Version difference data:
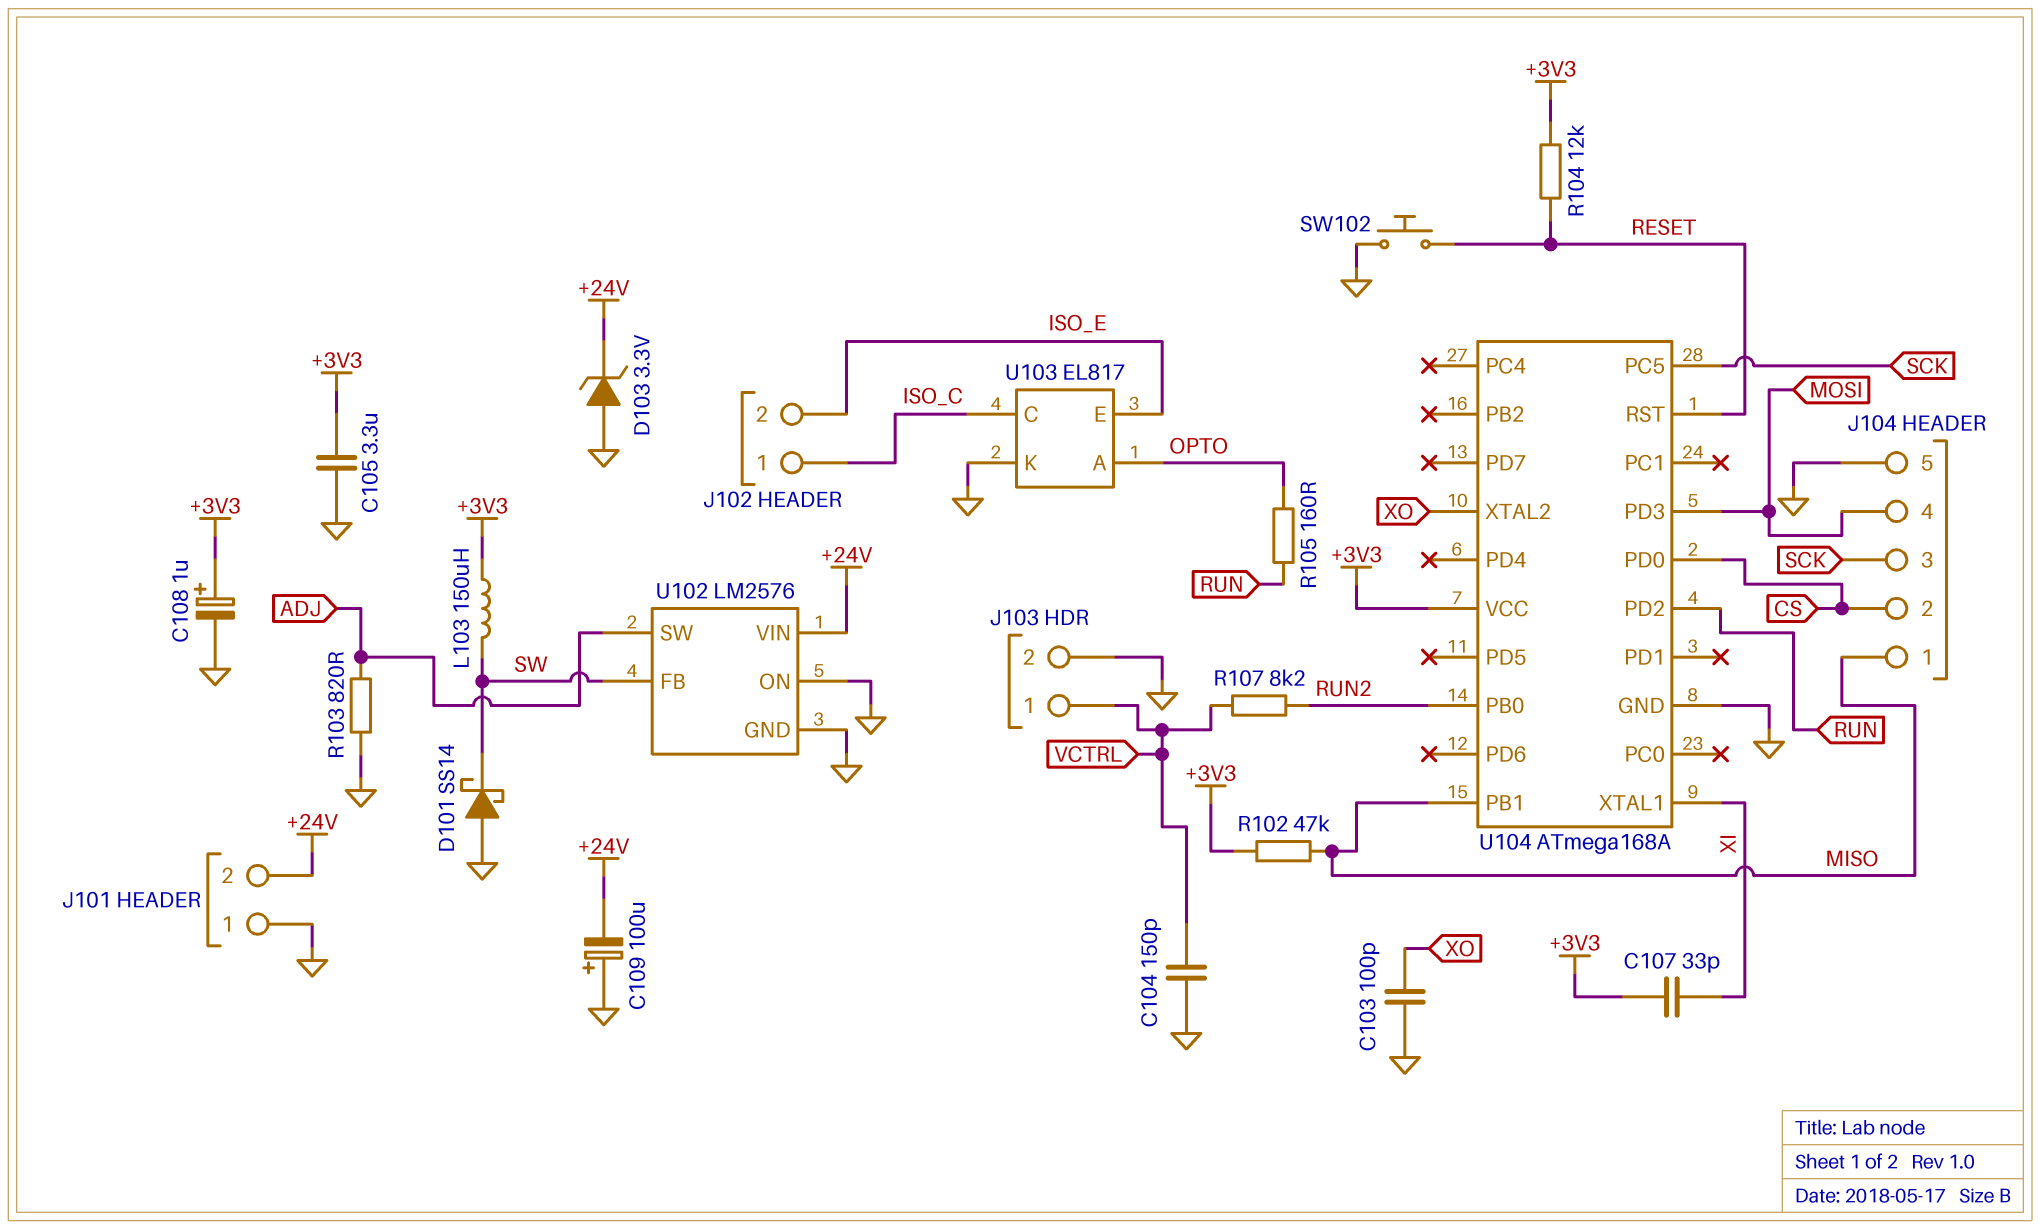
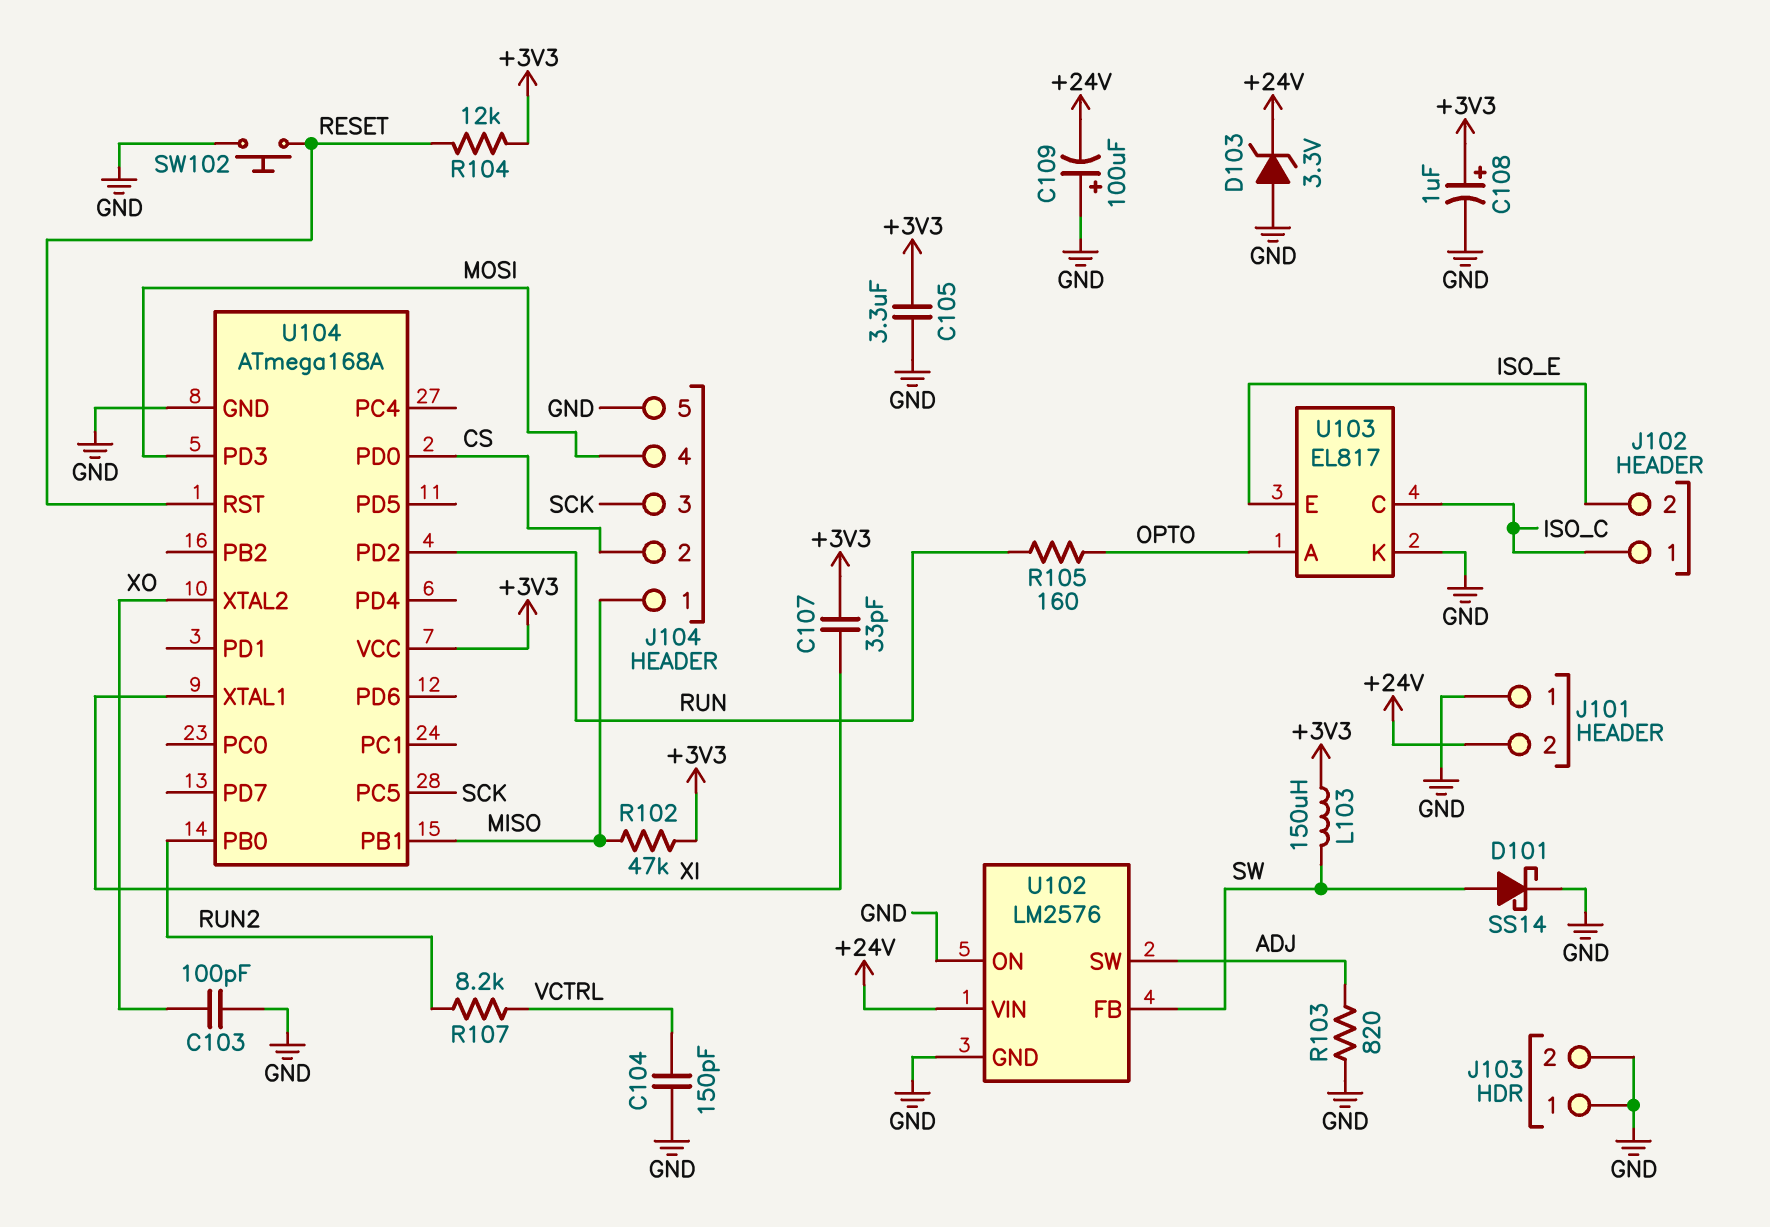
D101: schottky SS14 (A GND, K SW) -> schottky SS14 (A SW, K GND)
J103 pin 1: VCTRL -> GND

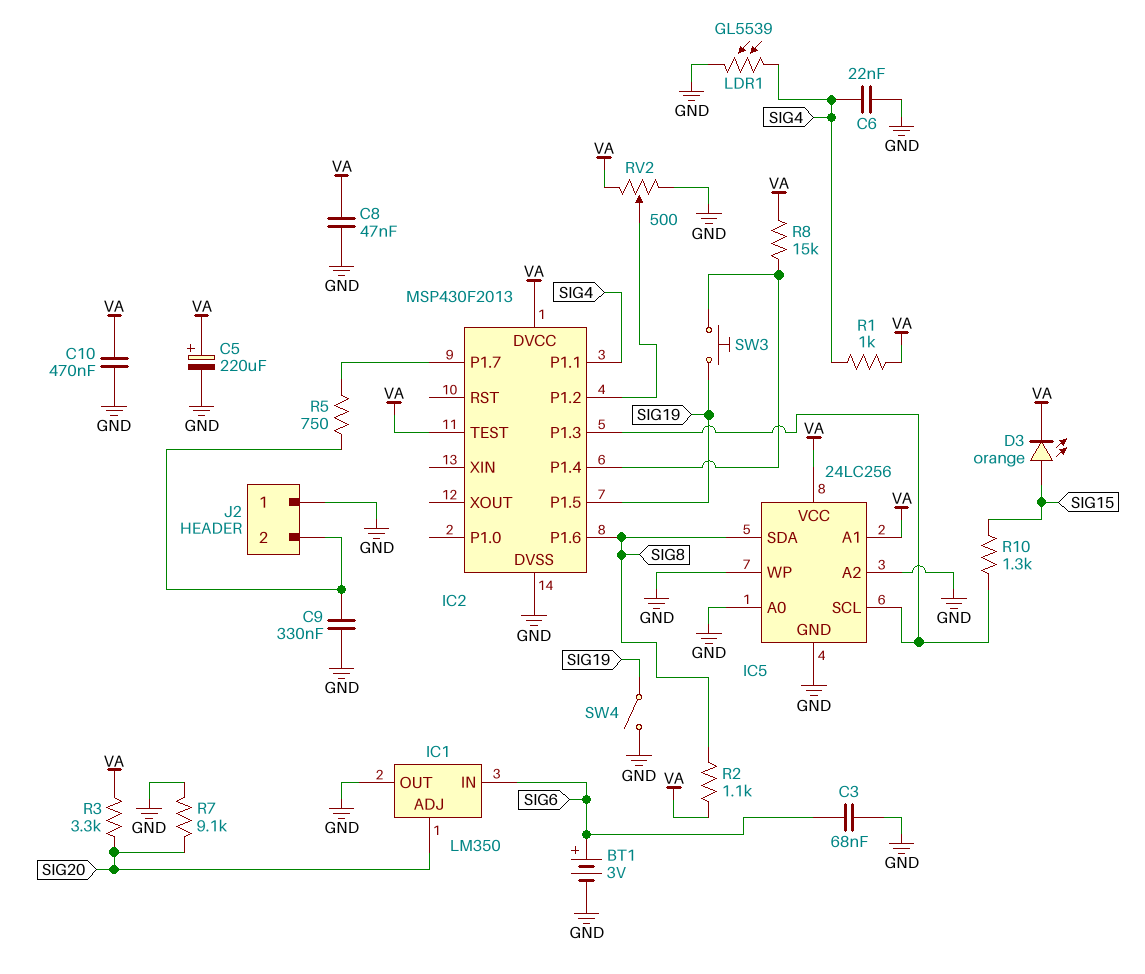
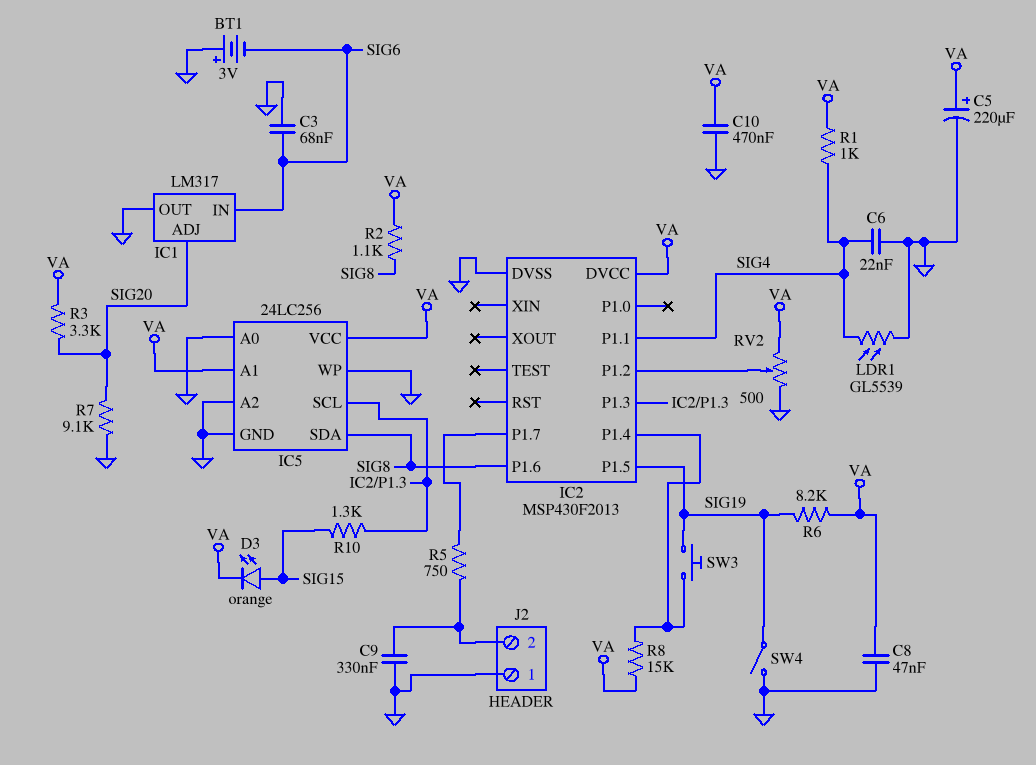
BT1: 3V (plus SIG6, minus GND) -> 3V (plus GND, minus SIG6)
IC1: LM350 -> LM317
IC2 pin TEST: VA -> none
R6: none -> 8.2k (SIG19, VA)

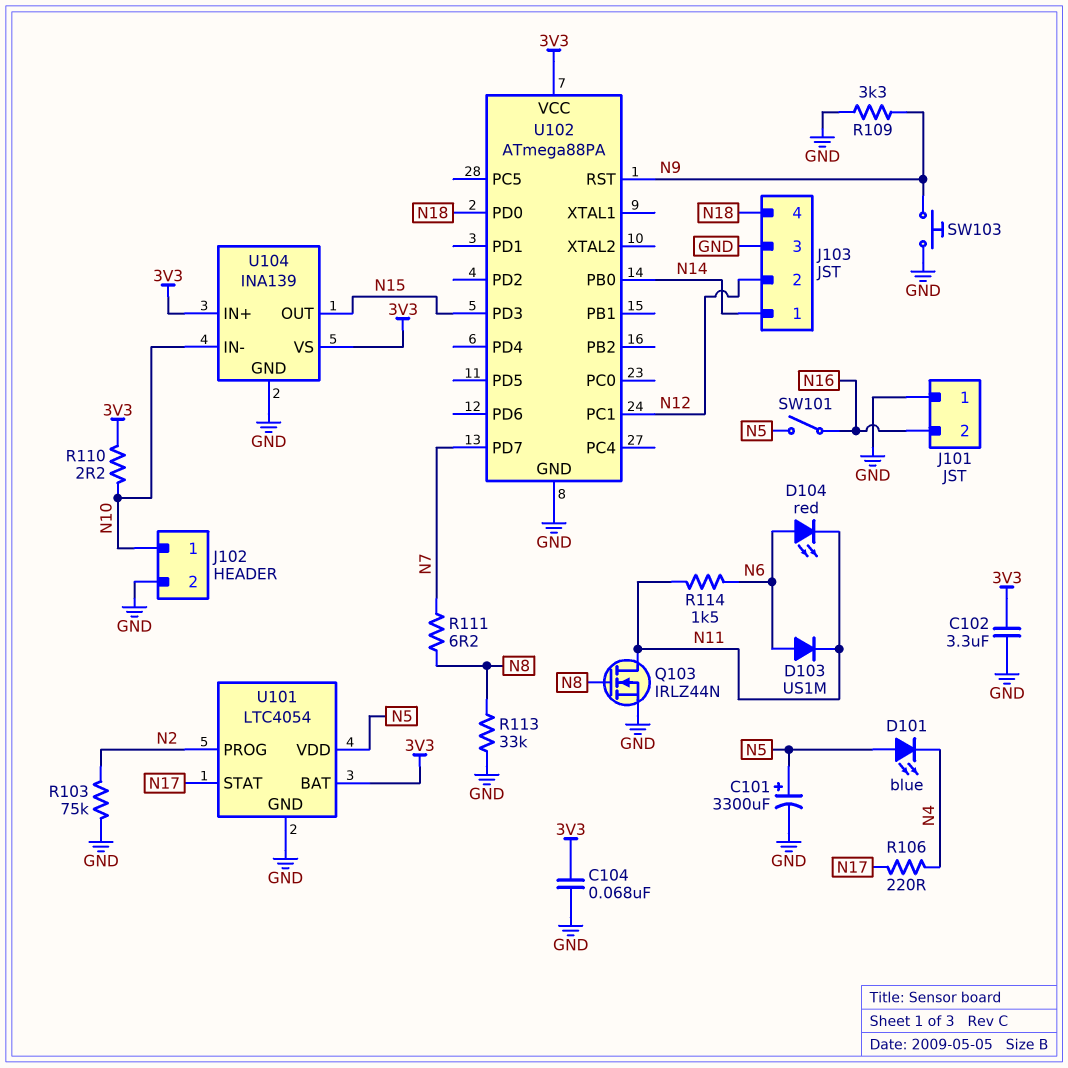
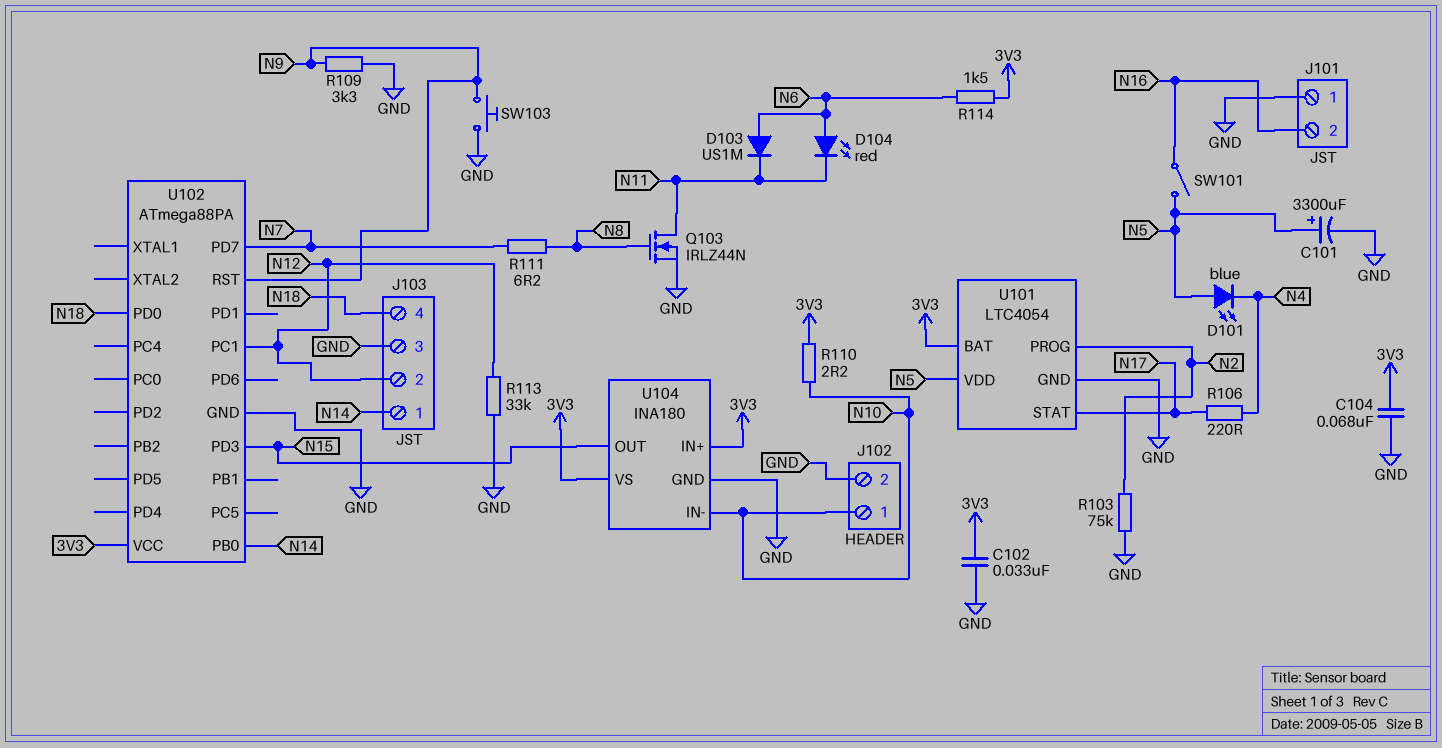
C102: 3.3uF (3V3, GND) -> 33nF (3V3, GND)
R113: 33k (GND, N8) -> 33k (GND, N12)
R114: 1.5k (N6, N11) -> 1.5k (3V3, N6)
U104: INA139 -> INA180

## WORK ITEM
Exact copies of the entries above are needed, with every picture removed.

## ANSWER SPACE
D101: schottky SS14 (A GND, K SW) -> schottky SS14 (A SW, K GND)
J103 pin 1: VCTRL -> GND

BT1: 3V (plus SIG6, minus GND) -> 3V (plus GND, minus SIG6)
IC1: LM350 -> LM317
IC2 pin TEST: VA -> none
R6: none -> 8.2k (SIG19, VA)

C102: 3.3uF (3V3, GND) -> 33nF (3V3, GND)
R113: 33k (GND, N8) -> 33k (GND, N12)
R114: 1.5k (N6, N11) -> 1.5k (3V3, N6)
U104: INA139 -> INA180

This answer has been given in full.